▶ _The exercise_
Reproduce word for word the stretch of the records from their first line through the line that contains "yellow hexagon at (282, 66): moved".

----------

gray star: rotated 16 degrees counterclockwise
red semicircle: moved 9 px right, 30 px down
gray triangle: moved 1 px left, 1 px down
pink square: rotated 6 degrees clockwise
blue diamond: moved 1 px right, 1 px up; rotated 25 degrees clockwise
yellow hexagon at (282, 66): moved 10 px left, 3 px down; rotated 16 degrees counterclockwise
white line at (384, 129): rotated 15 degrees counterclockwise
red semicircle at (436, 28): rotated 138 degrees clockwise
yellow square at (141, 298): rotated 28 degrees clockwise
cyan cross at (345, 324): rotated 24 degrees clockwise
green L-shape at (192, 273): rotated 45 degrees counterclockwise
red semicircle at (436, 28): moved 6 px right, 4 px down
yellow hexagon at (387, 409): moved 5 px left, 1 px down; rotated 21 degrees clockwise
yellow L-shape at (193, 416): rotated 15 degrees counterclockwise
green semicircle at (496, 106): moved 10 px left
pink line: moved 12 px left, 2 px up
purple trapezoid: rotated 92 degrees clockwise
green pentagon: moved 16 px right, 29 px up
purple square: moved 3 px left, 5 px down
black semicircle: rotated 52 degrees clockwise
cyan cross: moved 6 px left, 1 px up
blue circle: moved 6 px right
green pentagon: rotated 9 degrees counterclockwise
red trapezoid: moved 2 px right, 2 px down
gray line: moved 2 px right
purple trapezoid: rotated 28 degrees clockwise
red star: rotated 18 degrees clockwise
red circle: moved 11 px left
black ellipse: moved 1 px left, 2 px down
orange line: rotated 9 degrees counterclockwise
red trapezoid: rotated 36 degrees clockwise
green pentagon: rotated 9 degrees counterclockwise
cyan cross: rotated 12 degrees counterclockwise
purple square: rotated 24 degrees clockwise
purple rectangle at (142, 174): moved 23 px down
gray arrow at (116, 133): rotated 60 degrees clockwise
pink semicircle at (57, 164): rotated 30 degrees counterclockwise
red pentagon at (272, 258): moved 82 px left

----------

▶ _Full solution_
gray star: rotated 16 degrees counterclockwise
red semicircle: moved 9 px right, 30 px down
gray triangle: moved 1 px left, 1 px down
pink square: rotated 6 degrees clockwise
blue diamond: moved 1 px right, 1 px up; rotated 25 degrees clockwise
yellow hexagon at (282, 66): moved 10 px left, 3 px down; rotated 16 degrees counterclockwise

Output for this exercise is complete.